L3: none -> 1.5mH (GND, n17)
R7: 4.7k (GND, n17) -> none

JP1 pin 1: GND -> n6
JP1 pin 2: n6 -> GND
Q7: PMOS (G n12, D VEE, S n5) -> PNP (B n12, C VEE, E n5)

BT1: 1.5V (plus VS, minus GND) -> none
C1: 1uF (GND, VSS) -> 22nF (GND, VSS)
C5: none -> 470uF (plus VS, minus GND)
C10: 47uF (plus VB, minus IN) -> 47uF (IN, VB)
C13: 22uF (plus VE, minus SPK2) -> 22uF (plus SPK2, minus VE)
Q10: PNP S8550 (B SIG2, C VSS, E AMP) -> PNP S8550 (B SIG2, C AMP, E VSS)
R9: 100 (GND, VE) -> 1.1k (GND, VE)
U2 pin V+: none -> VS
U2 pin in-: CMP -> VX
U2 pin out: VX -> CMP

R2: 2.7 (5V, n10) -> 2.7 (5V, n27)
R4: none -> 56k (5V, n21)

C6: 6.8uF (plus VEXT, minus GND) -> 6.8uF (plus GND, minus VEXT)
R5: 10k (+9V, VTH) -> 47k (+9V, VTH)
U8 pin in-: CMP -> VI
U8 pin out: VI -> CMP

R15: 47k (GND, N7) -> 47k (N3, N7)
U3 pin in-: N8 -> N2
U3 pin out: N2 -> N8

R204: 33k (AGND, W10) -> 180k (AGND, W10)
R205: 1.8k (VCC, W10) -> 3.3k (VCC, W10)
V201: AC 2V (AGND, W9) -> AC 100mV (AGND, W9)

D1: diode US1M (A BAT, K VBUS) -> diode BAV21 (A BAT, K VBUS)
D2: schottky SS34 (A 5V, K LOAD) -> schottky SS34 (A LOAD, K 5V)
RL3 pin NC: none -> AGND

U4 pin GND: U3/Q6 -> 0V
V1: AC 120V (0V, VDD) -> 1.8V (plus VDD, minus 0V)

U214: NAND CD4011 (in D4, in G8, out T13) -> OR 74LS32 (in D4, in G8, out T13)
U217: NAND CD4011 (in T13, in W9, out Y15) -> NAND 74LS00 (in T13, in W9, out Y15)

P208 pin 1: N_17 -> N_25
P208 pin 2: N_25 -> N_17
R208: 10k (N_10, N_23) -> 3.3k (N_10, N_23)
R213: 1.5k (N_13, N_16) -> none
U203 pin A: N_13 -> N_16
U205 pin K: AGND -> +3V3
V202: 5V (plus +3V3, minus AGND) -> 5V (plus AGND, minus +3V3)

Task to complete
Give back exactly the lines of the listing, starting with the first and ending with the one bearing "C13: 22uF (plus". Add no other lines.

Response area
L3: none -> 1.5mH (GND, n17)
R7: 4.7k (GND, n17) -> none

JP1 pin 1: GND -> n6
JP1 pin 2: n6 -> GND
Q7: PMOS (G n12, D VEE, S n5) -> PNP (B n12, C VEE, E n5)

BT1: 1.5V (plus VS, minus GND) -> none
C1: 1uF (GND, VSS) -> 22nF (GND, VSS)
C5: none -> 470uF (plus VS, minus GND)
C10: 47uF (plus VB, minus IN) -> 47uF (IN, VB)
C13: 22uF (plus VE, minus SPK2) -> 22uF (plus SPK2, minus VE)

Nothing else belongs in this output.